··· Exercise material

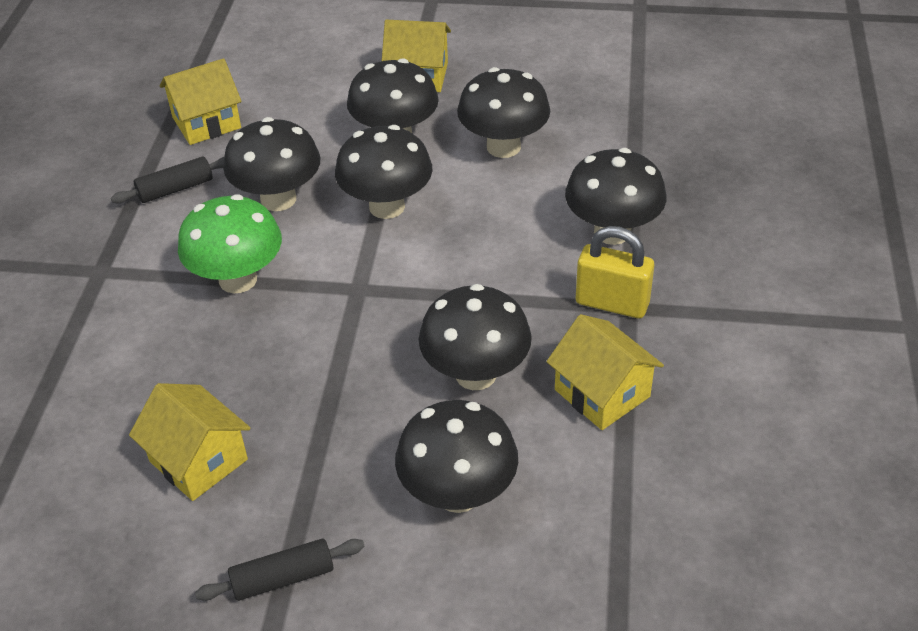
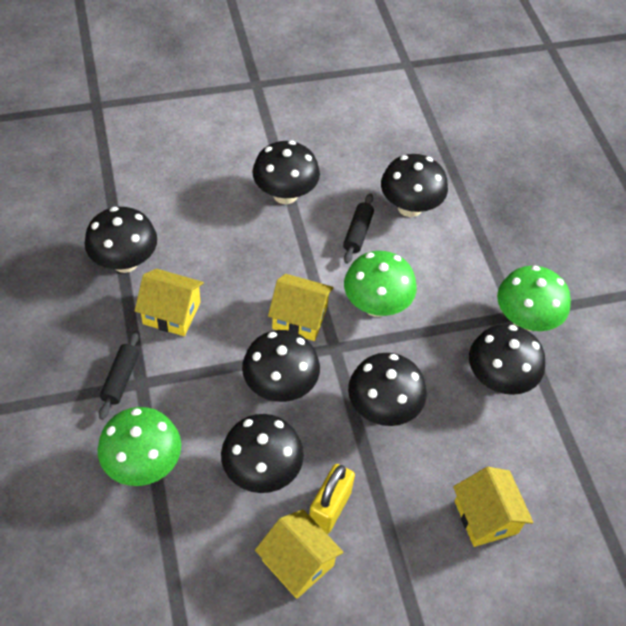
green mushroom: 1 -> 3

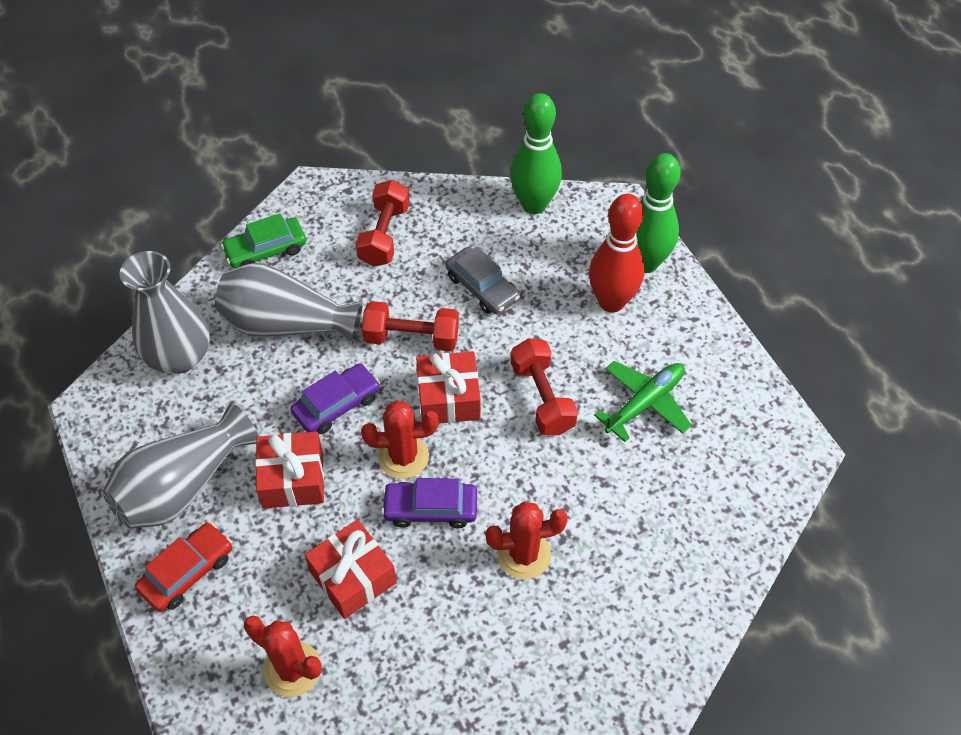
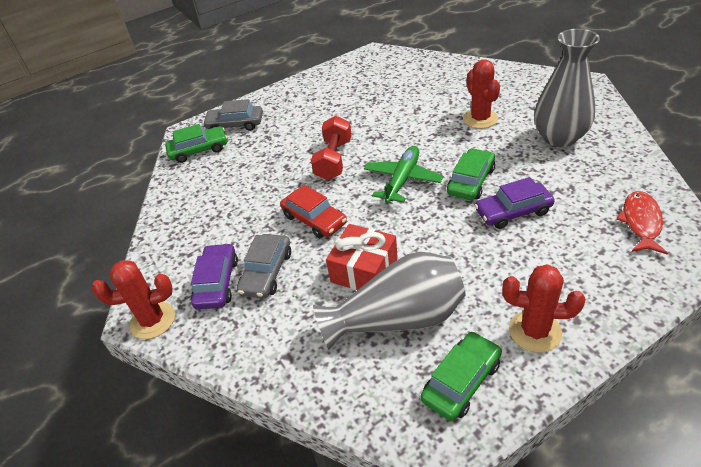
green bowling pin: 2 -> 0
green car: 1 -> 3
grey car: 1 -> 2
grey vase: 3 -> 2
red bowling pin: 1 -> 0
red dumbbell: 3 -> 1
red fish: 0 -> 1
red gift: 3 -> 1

······

Filter the entries and copy out every line with the word "bowling".

green bowling pin: 2 -> 0
red bowling pin: 1 -> 0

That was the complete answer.